• **Source data**
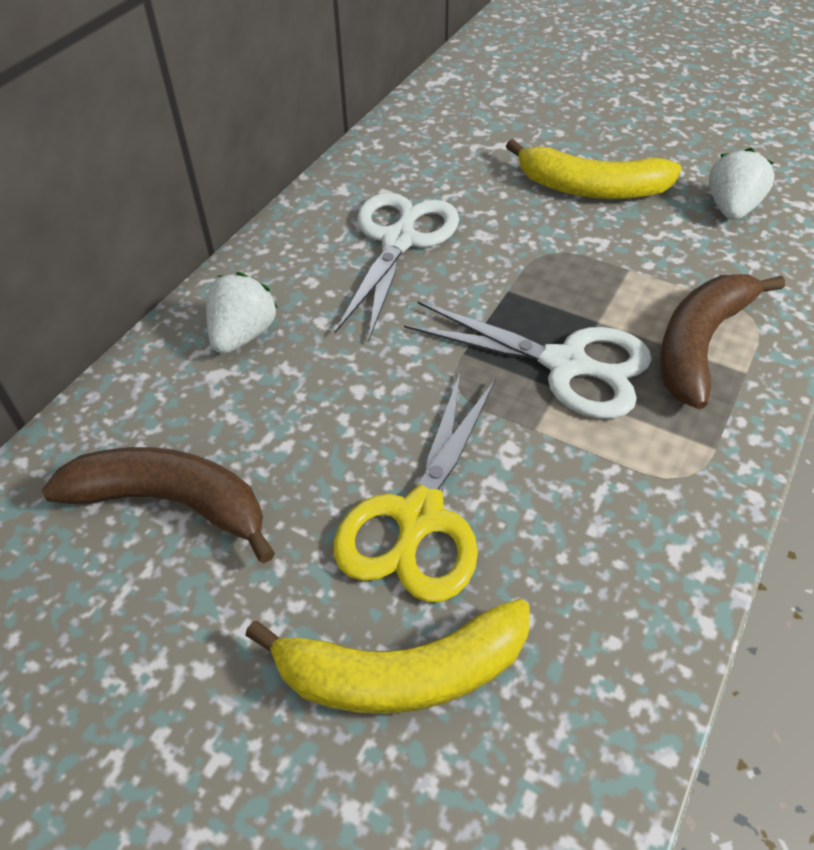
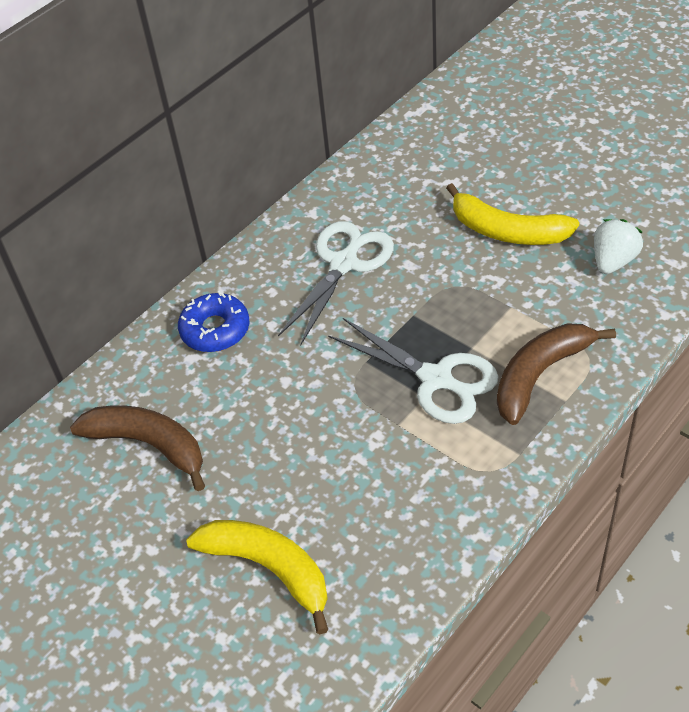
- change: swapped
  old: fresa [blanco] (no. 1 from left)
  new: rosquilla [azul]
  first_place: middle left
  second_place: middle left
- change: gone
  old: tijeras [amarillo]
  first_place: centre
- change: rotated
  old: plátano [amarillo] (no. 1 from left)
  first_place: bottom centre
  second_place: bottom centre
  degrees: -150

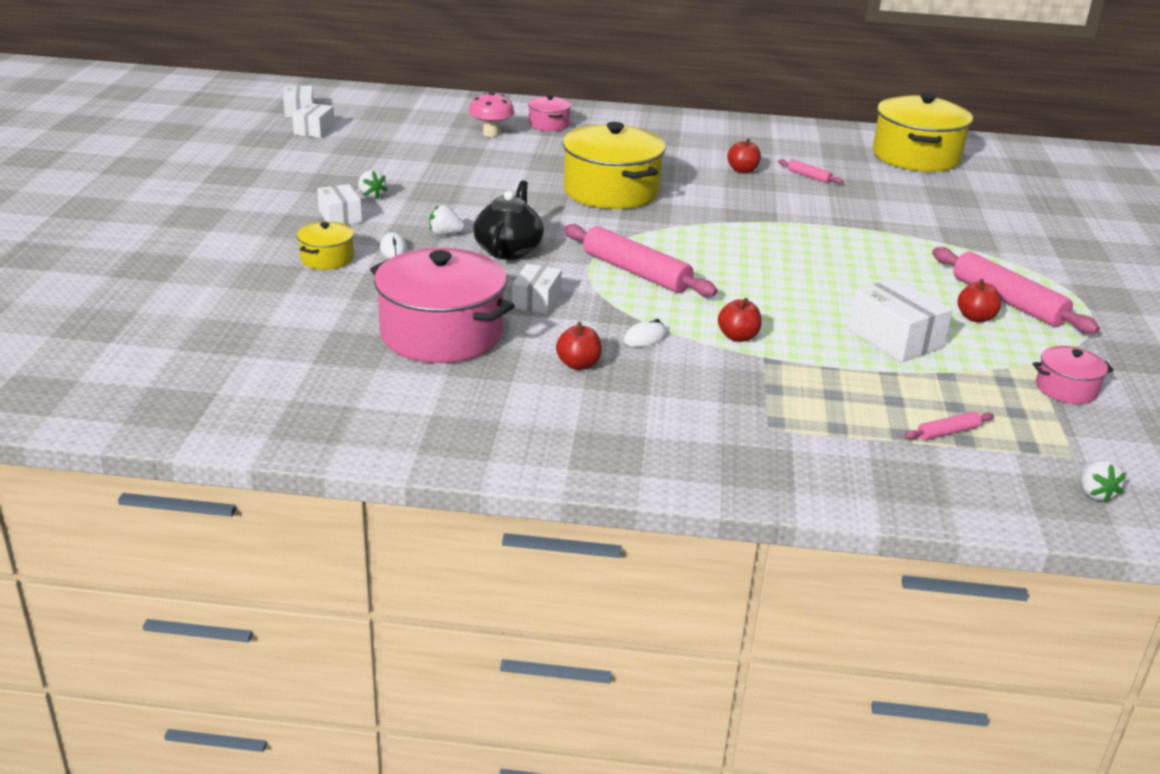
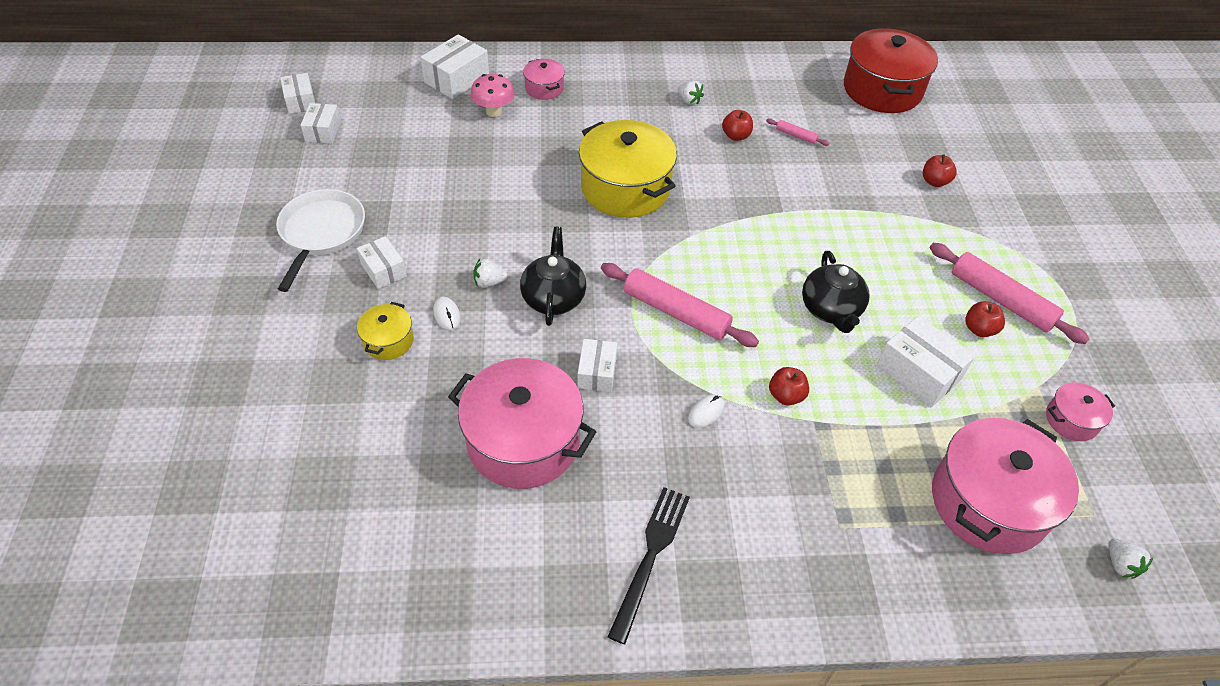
- change: repainted
  old: olla [amarillo] (no. 3 from left)
  new: olla [rojo]
  first_place: top right
  second_place: top right
- change: shifted
  old: fresa [blanco] (no. 1 from left in the first image)
  new: fresa [blanco] (no. 2 from left)
  first_place: top left
  second_place: top centre
- change: shifted
  old: manzana [rojo] (no. 1 from left in the first image)
  new: manzana [rojo] (no. 3 from left)
  first_place: centre
  second_place: top right
- change: swapped
  old: rodillo [rosa] (no. 3 from left)
  new: olla [rosa] (no. 3 from left)
  first_place: middle right
  second_place: bottom right
- change: new
  new: caja [blanco] (no. 4 from left)
  second_place: top centre
- change: new
  new: sartén [blanco]
  second_place: middle left
- change: new
  new: tetera [negro] (no. 2 from left)
  second_place: middle right
- change: new
  new: tenedor [negro]
  second_place: bottom centre

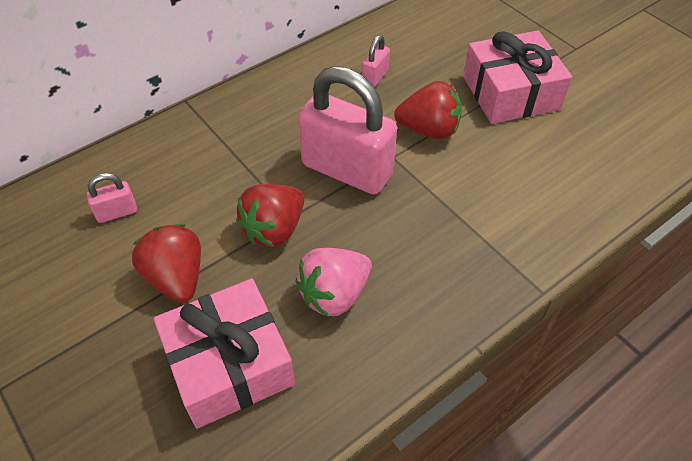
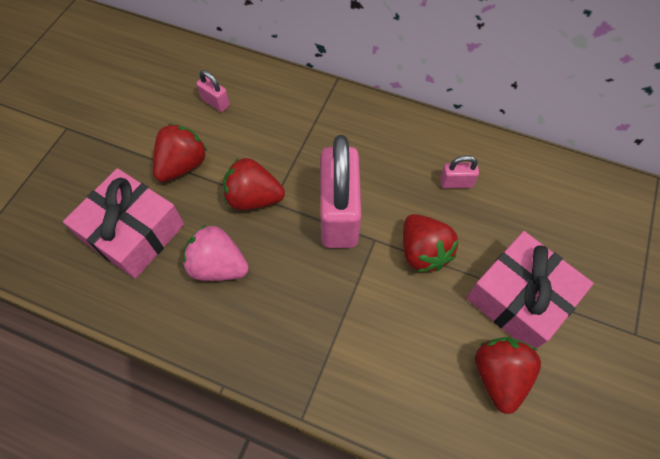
- change: new
  new: fresa [rojo] (no. 4 from left)
  second_place: bottom right

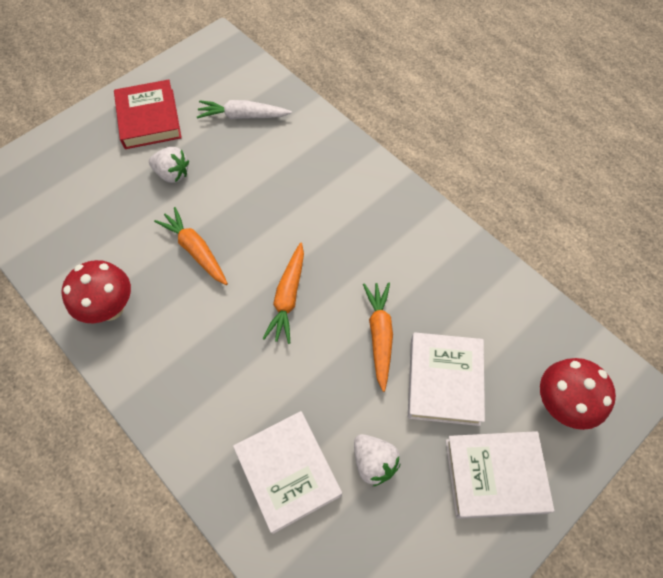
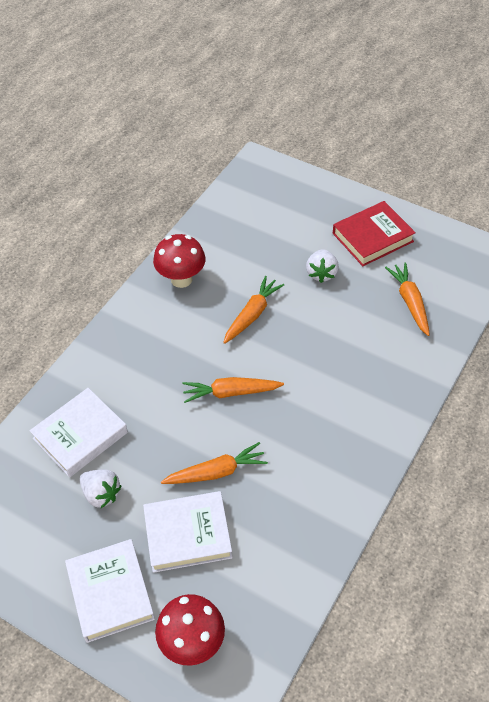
- change: repainted
  old: zanahoria [blanco]
  new: zanahoria [naranja] (no. 4 from left)
  first_place: top centre
  second_place: middle right
- change: rotated
  old: fresa [blanco] (no. 2 from left in the first image)
  first_place: bottom centre
  second_place: bottom left
  degrees: -90

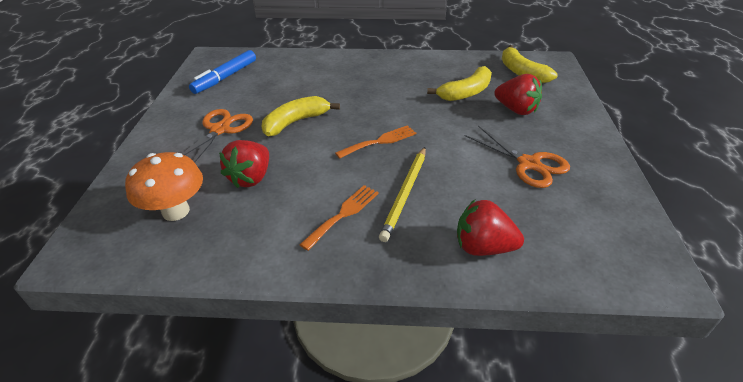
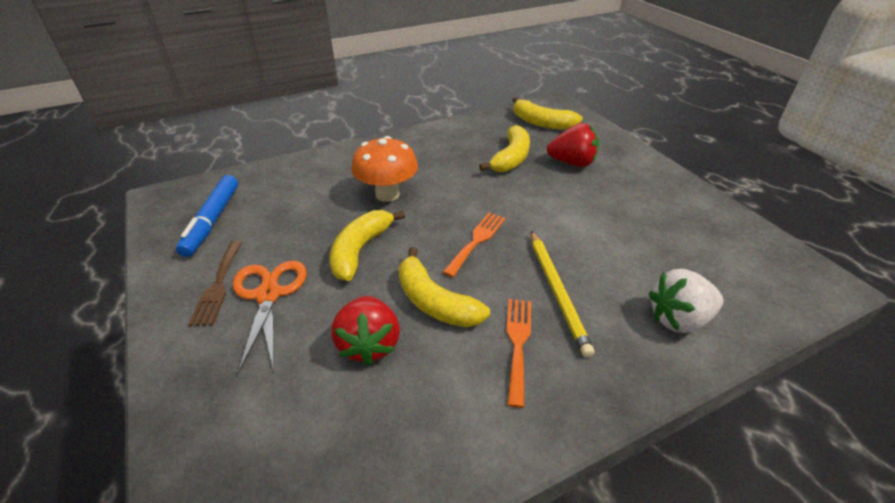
- change: gone
  old: tijeras [naranja] (no. 2 from left)
  first_place: middle right
- change: shifted
  old: seta [naranja]
  first_place: middle left
  second_place: centre
- change: repainted
  old: fresa [rojo] (no. 2 from left)
  new: fresa [blanco]
  first_place: centre
  second_place: middle right
- change: new
  new: tenedor [marrón]
  second_place: middle left
- change: new
  new: plátano [amarillo] (no. 2 from left)
  second_place: centre

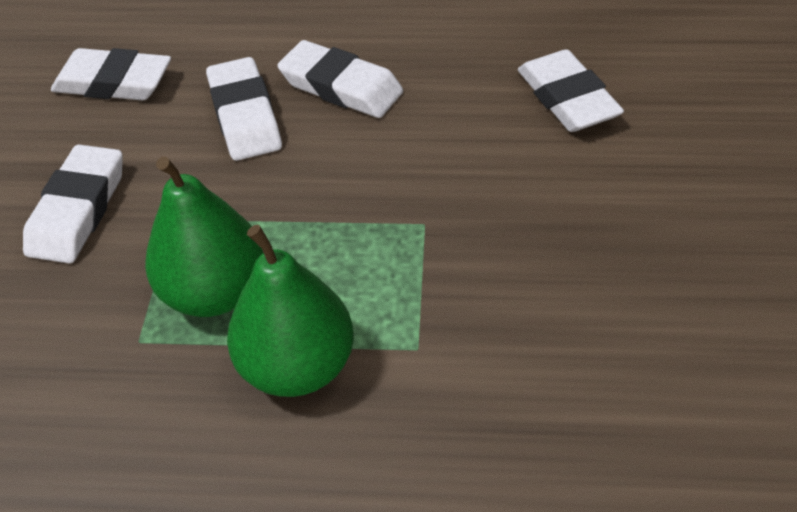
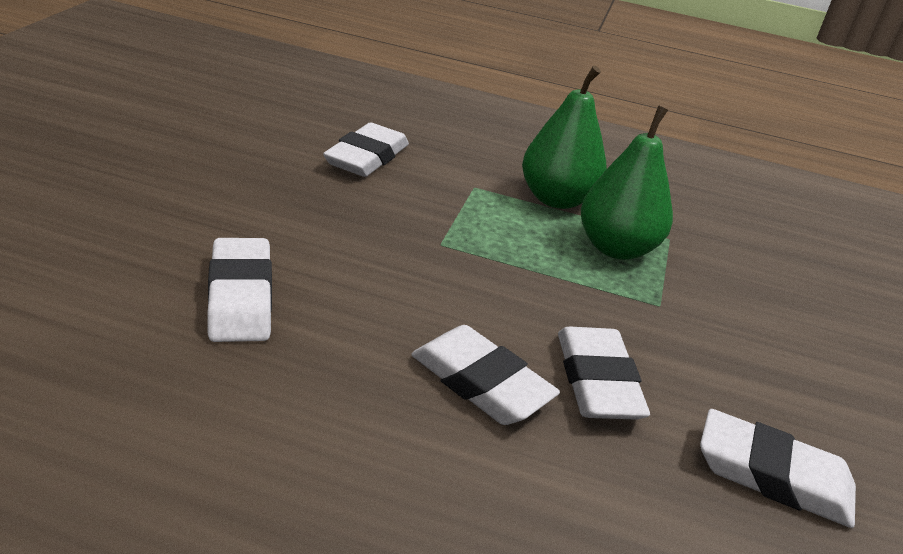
- change: shifted
  old: goma de borrar [blanco] (no. 1 from left in the first image)
  new: goma de borrar [blanco] (no. 2 from left)
  first_place: middle left
  second_place: top centre

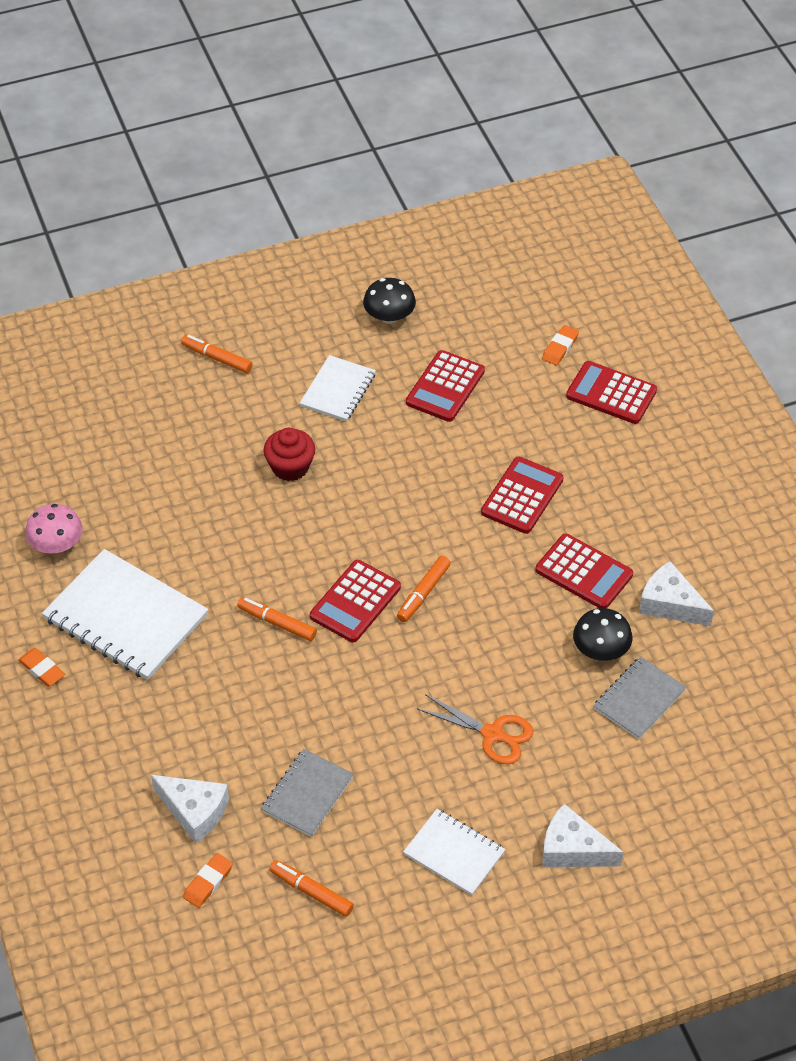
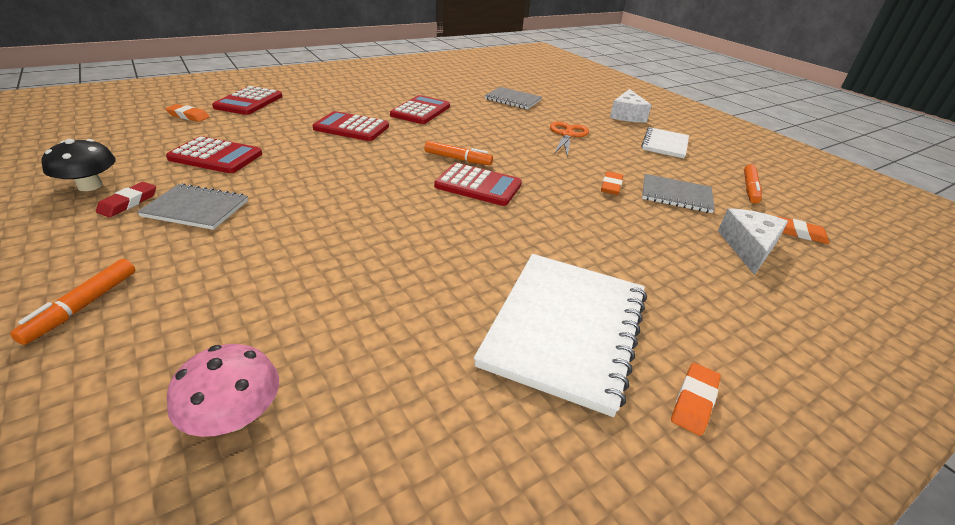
- change: repainted
  old: cuaderno [blanco] (no. 2 from left)
  new: cuaderno [gris] (no. 1 from left)
  first_place: centre
  second_place: middle left
- change: gone
  old: magdalena [rojo]
  first_place: centre
- change: shifted
  old: seta [rosa]
  first_place: middle left
  second_place: bottom left
- change: gone
  old: queso [blanco] (no. 3 from left)
  first_place: middle right
- change: gone
  old: rotulador [naranja] (no. 2 from left)
  first_place: centre
- change: gone
  old: seta [negro] (no. 2 from left)
  first_place: middle right
- change: new
  new: goma de borrar [naranja] (no. 2 from left)
  second_place: centre
- change: new
  new: goma de borrar [rojo]
  second_place: middle left

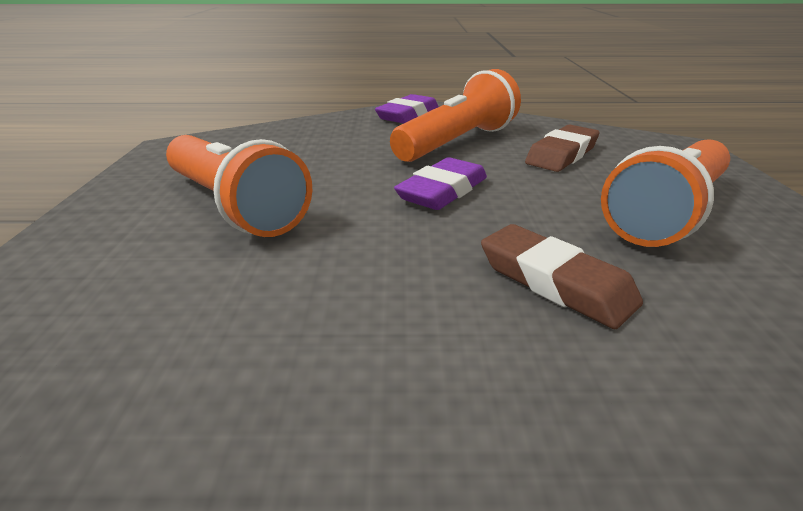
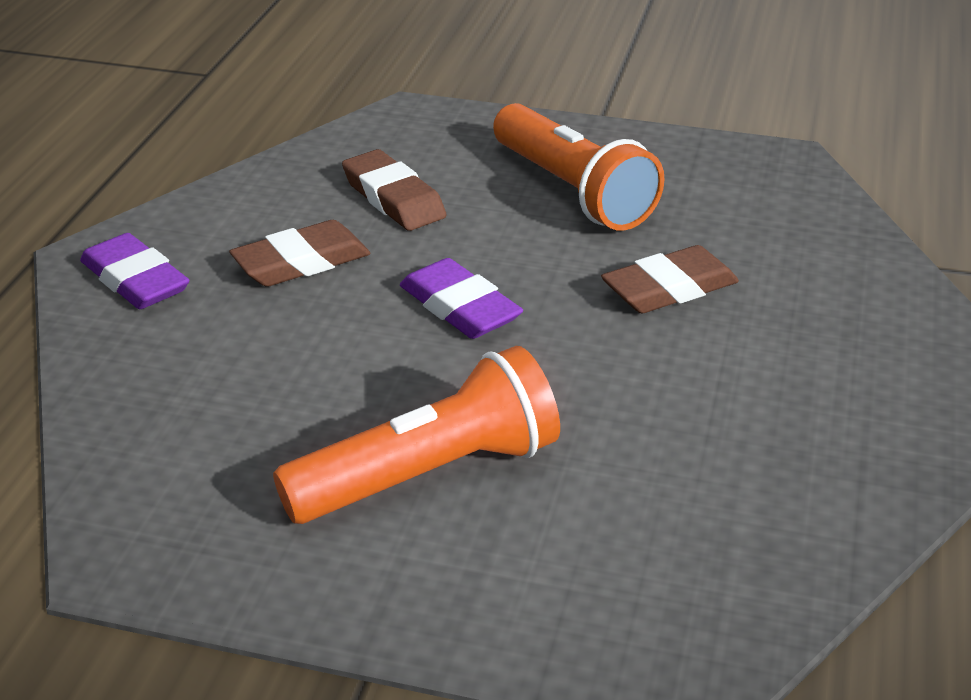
- change: swapped
  old: lámpara de mano [naranja] (no. 2 from left)
  new: goma de borrar [marrón] (no. 1 from left)
  first_place: top centre
  second_place: middle left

• **Exercise directions**
None of the pictures should be copied, but every record above must be returned exactly.

• **Response area**
- change: swapped
  old: fresa [blanco] (no. 1 from left)
  new: rosquilla [azul]
  first_place: middle left
  second_place: middle left
- change: gone
  old: tijeras [amarillo]
  first_place: centre
- change: rotated
  old: plátano [amarillo] (no. 1 from left)
  first_place: bottom centre
  second_place: bottom centre
  degrees: -150

- change: repainted
  old: olla [amarillo] (no. 3 from left)
  new: olla [rojo]
  first_place: top right
  second_place: top right
- change: shifted
  old: fresa [blanco] (no. 1 from left in the first image)
  new: fresa [blanco] (no. 2 from left)
  first_place: top left
  second_place: top centre
- change: shifted
  old: manzana [rojo] (no. 1 from left in the first image)
  new: manzana [rojo] (no. 3 from left)
  first_place: centre
  second_place: top right
- change: swapped
  old: rodillo [rosa] (no. 3 from left)
  new: olla [rosa] (no. 3 from left)
  first_place: middle right
  second_place: bottom right
- change: new
  new: caja [blanco] (no. 4 from left)
  second_place: top centre
- change: new
  new: sartén [blanco]
  second_place: middle left
- change: new
  new: tetera [negro] (no. 2 from left)
  second_place: middle right
- change: new
  new: tenedor [negro]
  second_place: bottom centre

- change: new
  new: fresa [rojo] (no. 4 from left)
  second_place: bottom right

- change: repainted
  old: zanahoria [blanco]
  new: zanahoria [naranja] (no. 4 from left)
  first_place: top centre
  second_place: middle right
- change: rotated
  old: fresa [blanco] (no. 2 from left in the first image)
  first_place: bottom centre
  second_place: bottom left
  degrees: -90

- change: gone
  old: tijeras [naranja] (no. 2 from left)
  first_place: middle right
- change: shifted
  old: seta [naranja]
  first_place: middle left
  second_place: centre
- change: repainted
  old: fresa [rojo] (no. 2 from left)
  new: fresa [blanco]
  first_place: centre
  second_place: middle right
- change: new
  new: tenedor [marrón]
  second_place: middle left
- change: new
  new: plátano [amarillo] (no. 2 from left)
  second_place: centre

- change: shifted
  old: goma de borrar [blanco] (no. 1 from left in the first image)
  new: goma de borrar [blanco] (no. 2 from left)
  first_place: middle left
  second_place: top centre

- change: repainted
  old: cuaderno [blanco] (no. 2 from left)
  new: cuaderno [gris] (no. 1 from left)
  first_place: centre
  second_place: middle left
- change: gone
  old: magdalena [rojo]
  first_place: centre
- change: shifted
  old: seta [rosa]
  first_place: middle left
  second_place: bottom left
- change: gone
  old: queso [blanco] (no. 3 from left)
  first_place: middle right
- change: gone
  old: rotulador [naranja] (no. 2 from left)
  first_place: centre
- change: gone
  old: seta [negro] (no. 2 from left)
  first_place: middle right
- change: new
  new: goma de borrar [naranja] (no. 2 from left)
  second_place: centre
- change: new
  new: goma de borrar [rojo]
  second_place: middle left

- change: swapped
  old: lámpara de mano [naranja] (no. 2 from left)
  new: goma de borrar [marrón] (no. 1 from left)
  first_place: top centre
  second_place: middle left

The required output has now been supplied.